** Excerpted data follows **

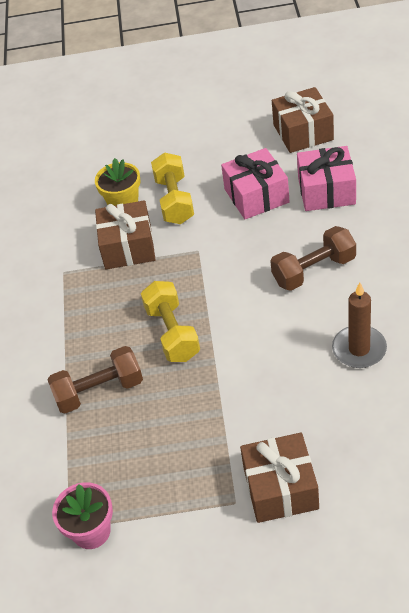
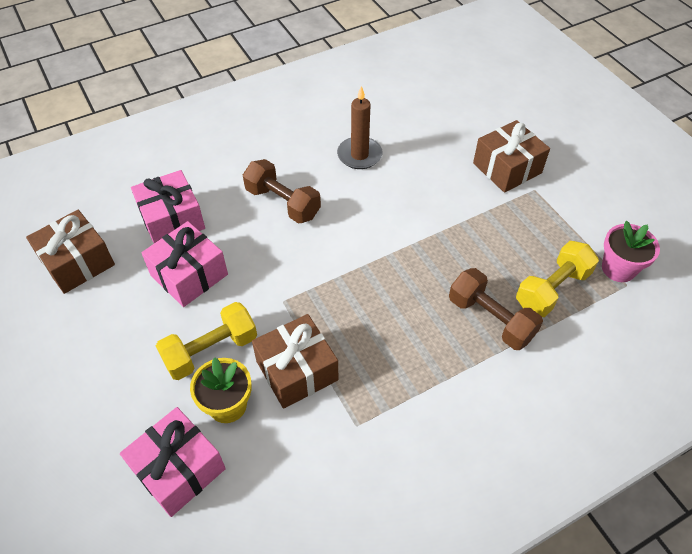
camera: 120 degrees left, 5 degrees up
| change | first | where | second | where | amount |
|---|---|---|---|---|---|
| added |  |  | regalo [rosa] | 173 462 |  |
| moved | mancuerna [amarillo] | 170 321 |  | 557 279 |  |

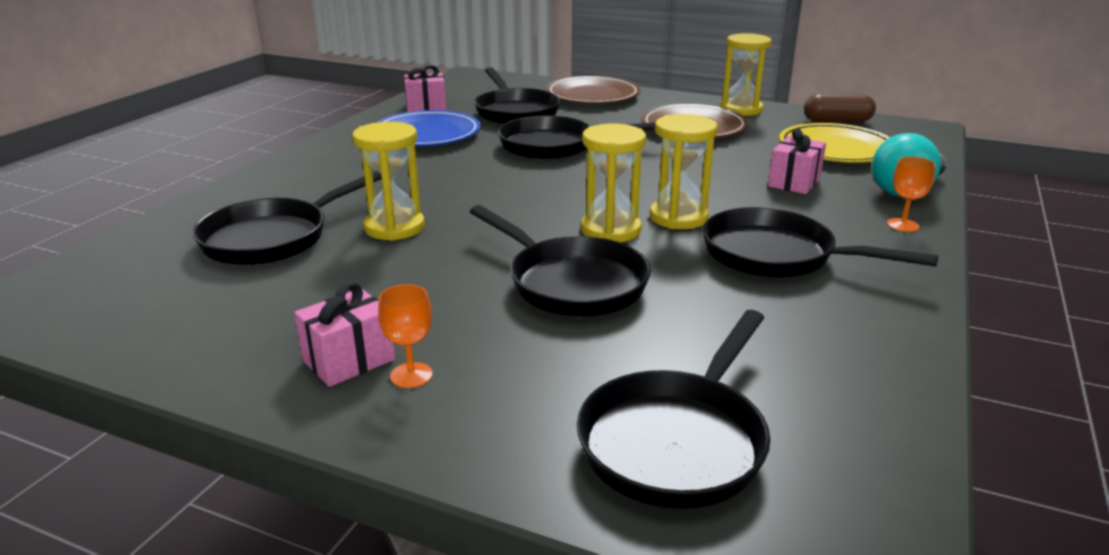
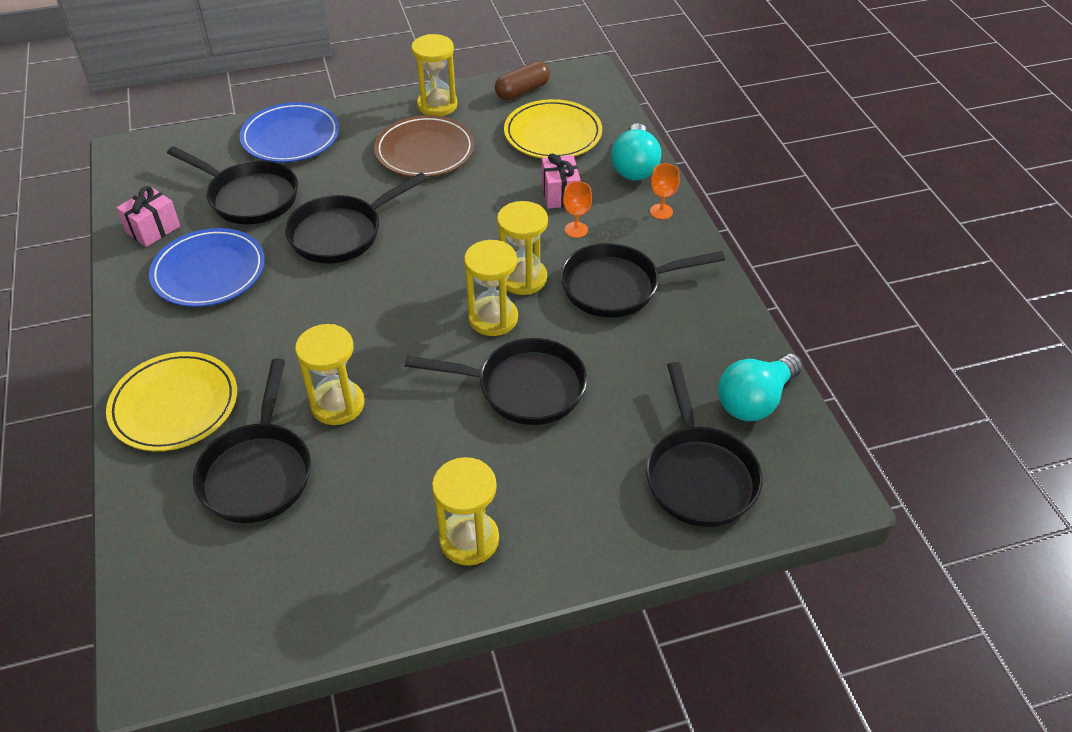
camera: 40 degrees left, 20 degrees up
| change | first | where | second | where | amount |
|---|---|---|---|---|---|
| added |  |  | plato [amarillo] | 171 401 |  |
| added |  |  | bombilla [turquesa] | 760 387 |  |
| moved | copa [naranja] | 405 336 |  | 577 209 |  |
| replaced | regalo [rosa] | 344 334 | reloj de arena [amarillo] | 465 511 |  |
| recoloured | plato [marrón] | 593 90 | plato [azul] | 289 132 |  |

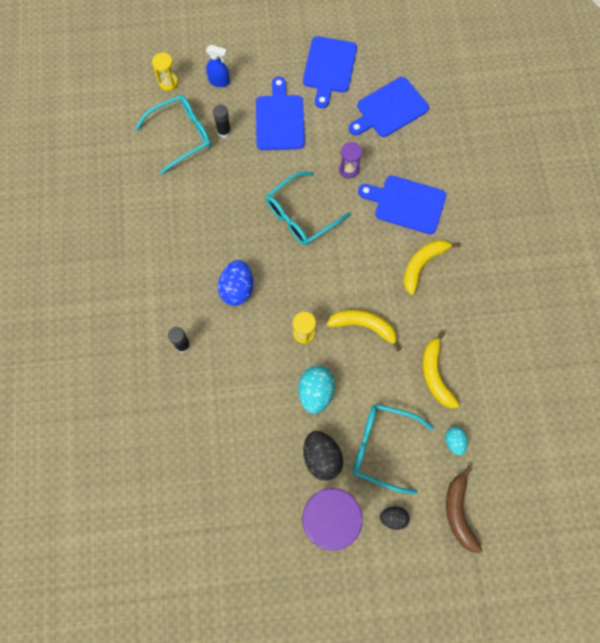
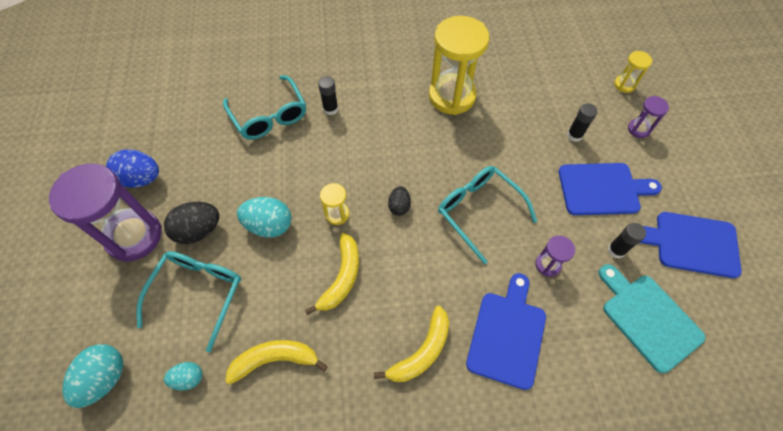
camera: 90 degrees right, 10 degrees down
| change | first | where | second | where | amount |
|---|---|---|---|---|---|
| added |  |  | reloj de arena [amarillo] | 459 65 |  |
| added |  |  | barra de pegamento [negro] | 627 240 |  |
| moved | gafas [turquesa] | 173 134 |  | 264 107 |  |
| moved | huevo [azul] | 235 283 |  | 132 168 |  |
| moved | huevo [negro] | 395 518 |  | 399 201 |  |
| replaced | pulverizador [azul] | 218 66 | reloj de arena [morado] | 648 117 |  |
| replaced | plátano [marrón] | 464 509 | huevo [turquesa] | 92 376 |  |
| recoloured | tabla de cortar [azul] | 389 107 | tabla de cortar [turquesa] | 652 318 |  |
| turned | plátano [amarillo] | 431 267 |  | 411 344 | 90 degrees clockwise |

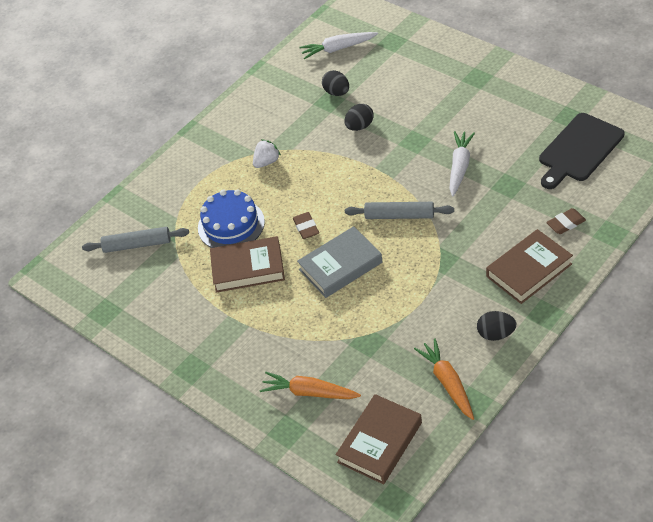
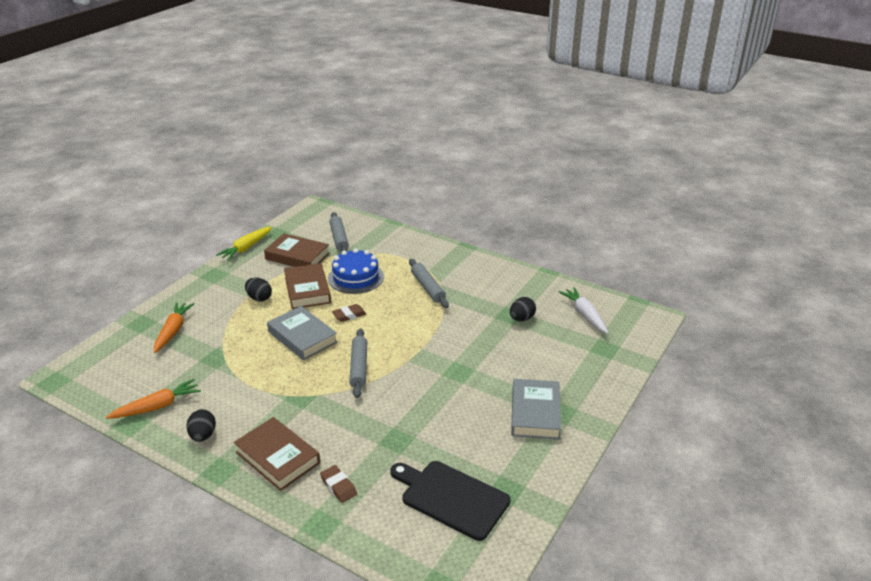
camera: 75 degrees right, 15 degrees down
| change | first | where | second | where | amount |
|---|---|---|---|---|---|
| removed | zanahoria [blanco] | 462 163 |  |  |  |
| added |  |  | zanahoria [amarillo] | 244 244 |  |
| added |  |  | libro [gris] | 536 409 |  |
| moved | libro [marrón] | 379 439 |  | 297 250 |  |
| moved | huevo [negro] | 359 117 |  | 258 290 |  |
| replaced | fresa [blanco] | 267 153 | rodillo [gris] | 429 283 |  |

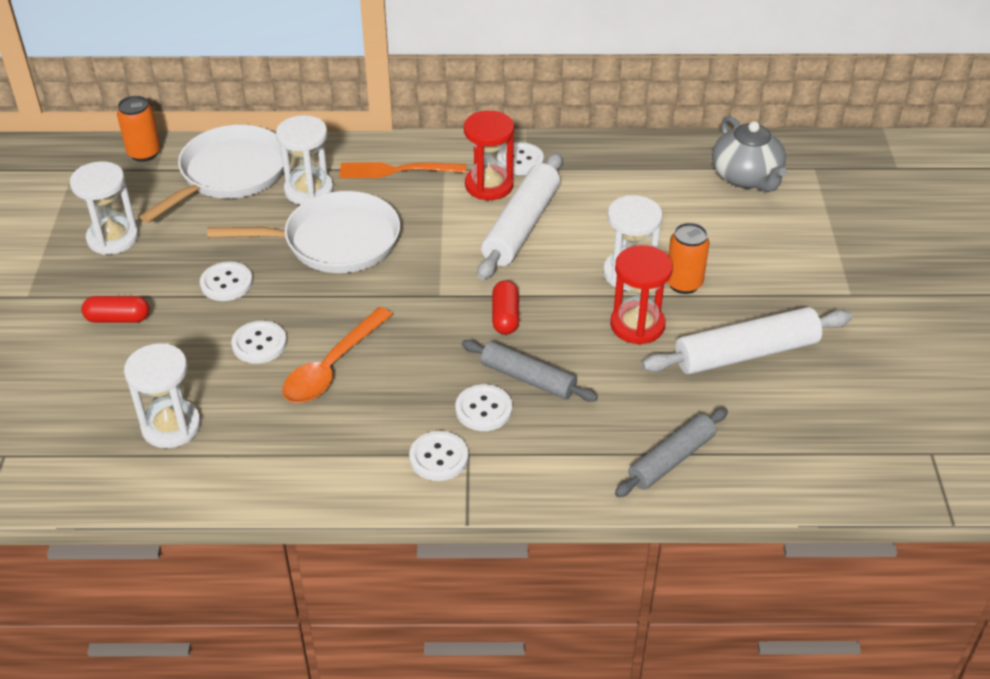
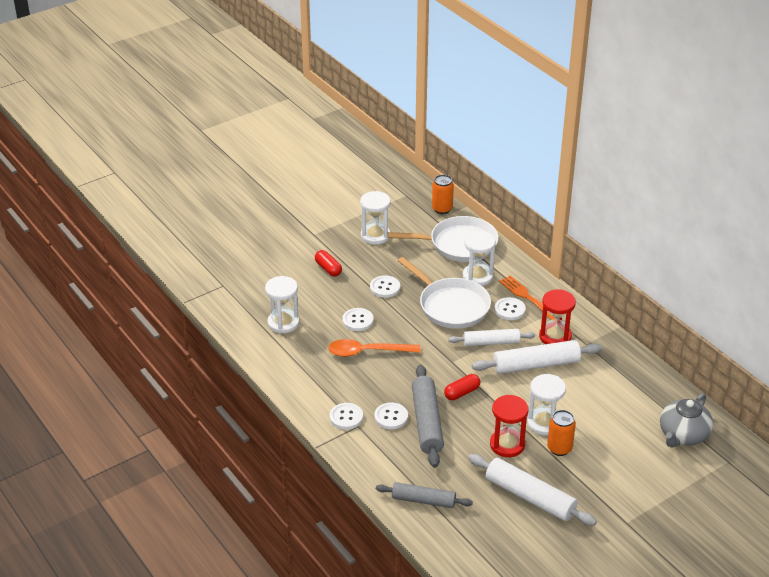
camera: 55 degrees right, 5 degrees down
| change | first | where | second | where | amount |
|---|---|---|---|---|---|
| added |  |  | rodillo [blanco] | 492 337 |  |
| moved | botón [blanco] | 520 158 |  | 510 308 |  |
| resized | rodillo [gris] | 530 371 |  | 428 416 | x1.51 |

** End of Excerpted data **

> [The task]: Return exactly, with no pictures, each line from the one that contains "removed | zanahoria" through the end of the entries above, both ends included.

> [Answer space]:
| removed | zanahoria [blanco] | 462 163 |  |  |  |
| added |  |  | zanahoria [amarillo] | 244 244 |  |
| added |  |  | libro [gris] | 536 409 |  |
| moved | libro [marrón] | 379 439 |  | 297 250 |  |
| moved | huevo [negro] | 359 117 |  | 258 290 |  |
| replaced | fresa [blanco] | 267 153 | rodillo [gris] | 429 283 |  |

camera: 55 degrees right, 5 degrees down
| change | first | where | second | where | amount |
|---|---|---|---|---|---|
| added |  |  | rodillo [blanco] | 492 337 |  |
| moved | botón [blanco] | 520 158 |  | 510 308 |  |
| resized | rodillo [gris] | 530 371 |  | 428 416 | x1.51 |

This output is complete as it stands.